THE TASK:
Count the lines below that hold the word "gone" and say how many, with no other text.

DATA TO EXAMINE:
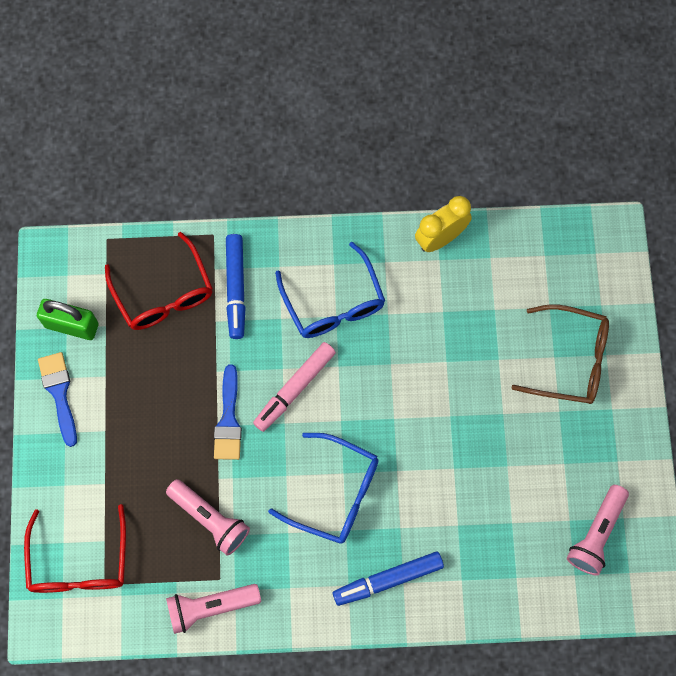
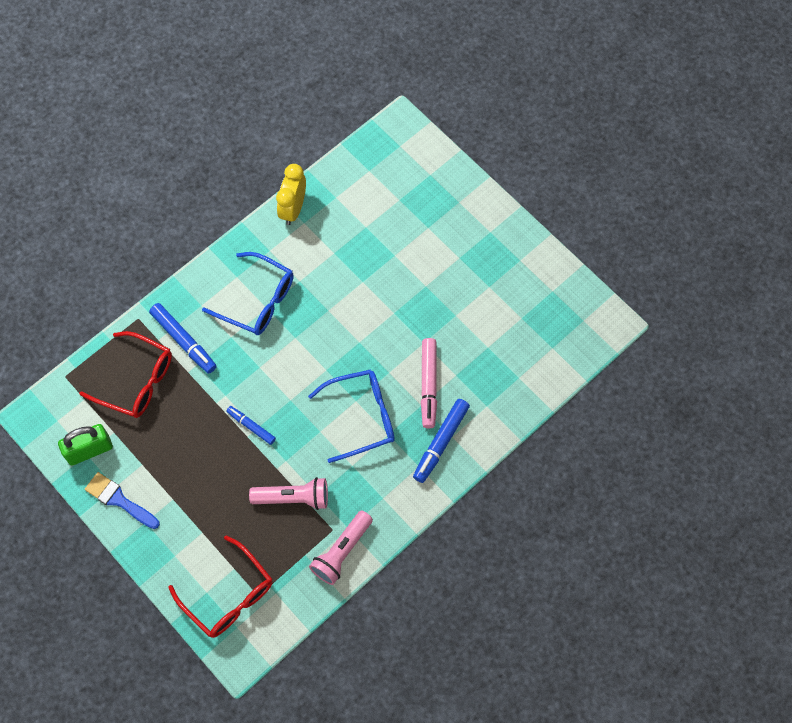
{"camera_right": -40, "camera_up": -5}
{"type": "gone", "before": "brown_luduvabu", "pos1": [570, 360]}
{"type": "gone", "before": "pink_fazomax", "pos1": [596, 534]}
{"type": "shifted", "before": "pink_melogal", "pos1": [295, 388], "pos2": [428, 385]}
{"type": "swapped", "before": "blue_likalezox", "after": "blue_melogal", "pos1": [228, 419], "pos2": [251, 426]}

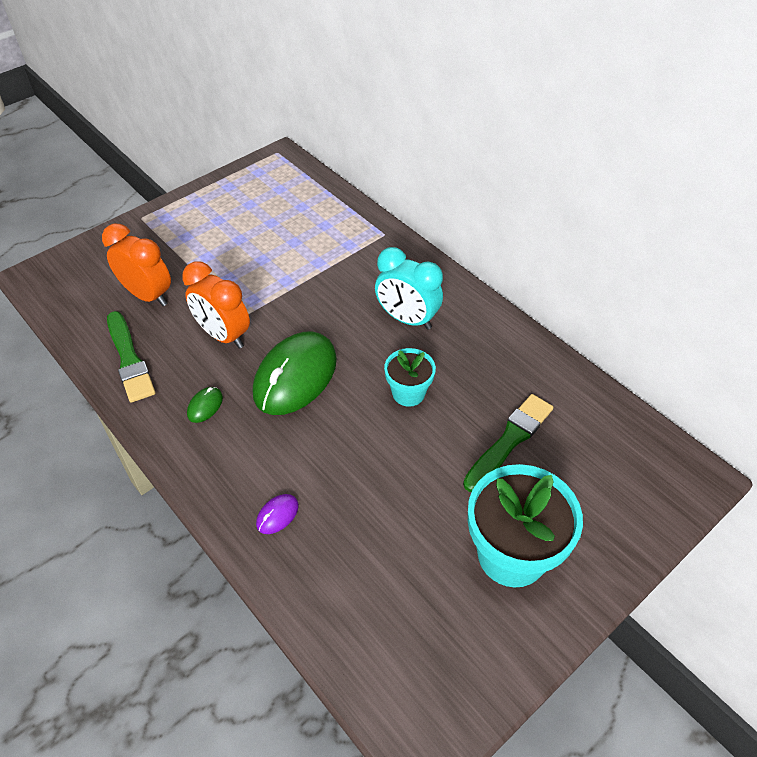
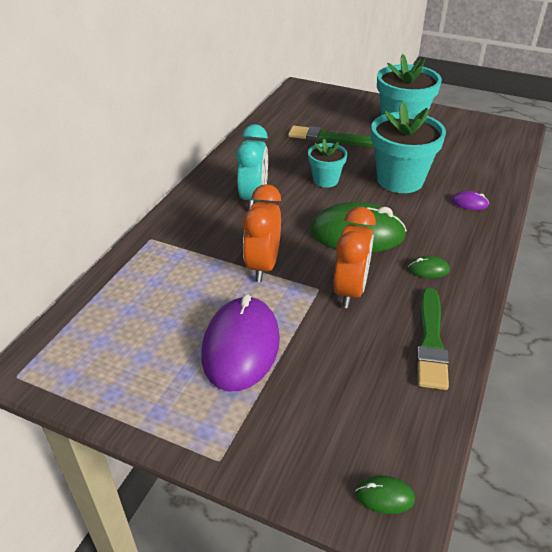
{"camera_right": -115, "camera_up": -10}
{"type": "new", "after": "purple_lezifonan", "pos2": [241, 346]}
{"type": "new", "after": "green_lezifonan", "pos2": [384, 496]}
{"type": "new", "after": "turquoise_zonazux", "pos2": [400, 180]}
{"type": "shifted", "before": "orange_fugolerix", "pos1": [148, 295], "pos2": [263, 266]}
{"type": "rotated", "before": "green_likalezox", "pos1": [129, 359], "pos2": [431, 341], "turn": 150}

EXERCISE ANSWER:
2